> _Task description_: Could you reproduce the lines below from the one with "white slope B5:C6" through the one with "white cone G6"? Keep both ends and add nothing.

> _Input data_:
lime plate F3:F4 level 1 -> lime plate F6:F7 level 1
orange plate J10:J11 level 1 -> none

...

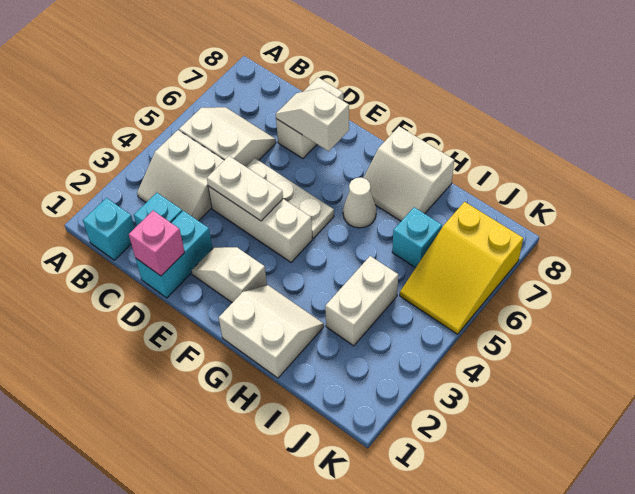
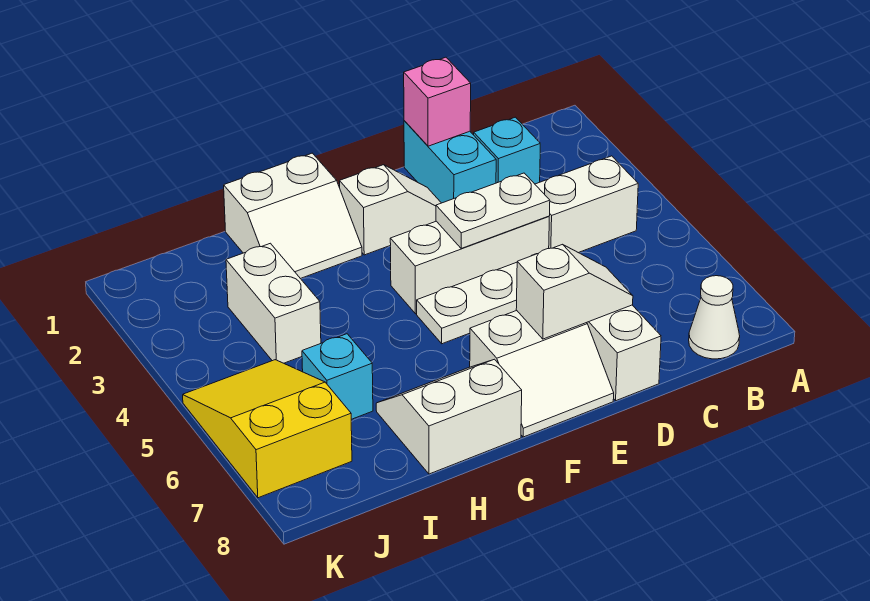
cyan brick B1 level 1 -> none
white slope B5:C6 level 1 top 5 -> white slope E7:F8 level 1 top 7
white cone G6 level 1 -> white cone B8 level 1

> _Output below_:
white slope B5:C6 level 1 top 5 -> white slope E7:F8 level 1 top 7
white cone G6 level 1 -> white cone B8 level 1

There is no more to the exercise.